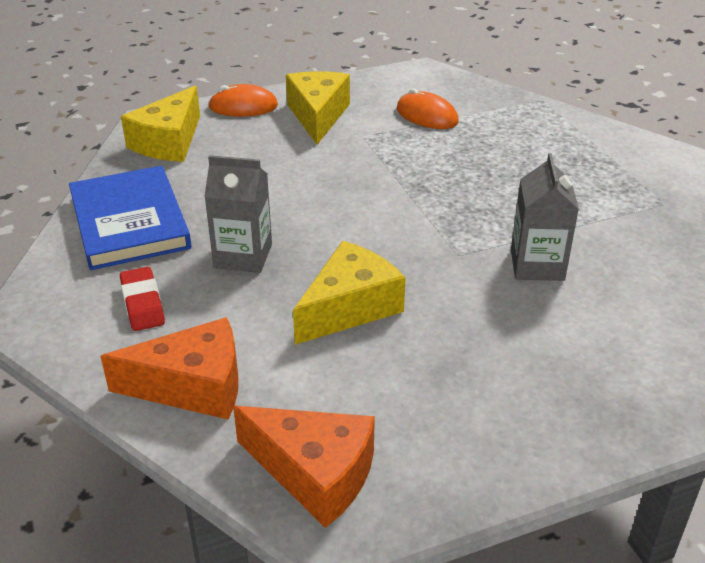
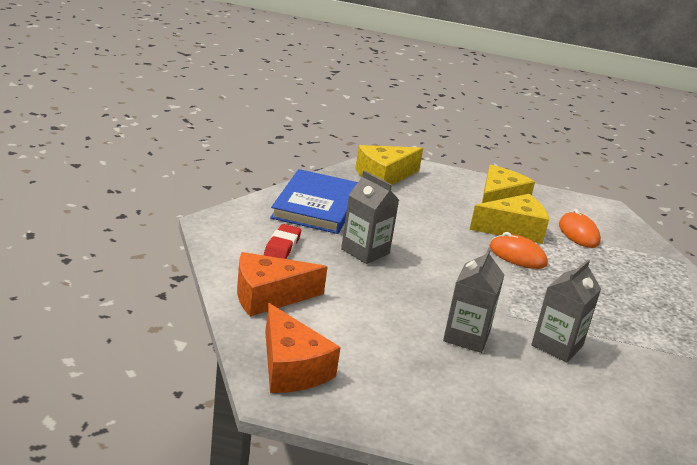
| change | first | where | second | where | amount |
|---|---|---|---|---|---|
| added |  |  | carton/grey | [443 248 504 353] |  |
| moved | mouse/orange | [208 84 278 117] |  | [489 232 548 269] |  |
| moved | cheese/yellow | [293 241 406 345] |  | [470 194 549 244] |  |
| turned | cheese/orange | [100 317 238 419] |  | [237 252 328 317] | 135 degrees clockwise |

● Task details: Pass over the images and copy the rest of the material above exactly.

● Response:
| change | first | where | second | where | amount |
|---|---|---|---|---|---|
| added |  |  | carton/grey | [443 248 504 353] |  |
| moved | mouse/orange | [208 84 278 117] |  | [489 232 548 269] |  |
| moved | cheese/yellow | [293 241 406 345] |  | [470 194 549 244] |  |
| turned | cheese/orange | [100 317 238 419] |  | [237 252 328 317] | 135 degrees clockwise |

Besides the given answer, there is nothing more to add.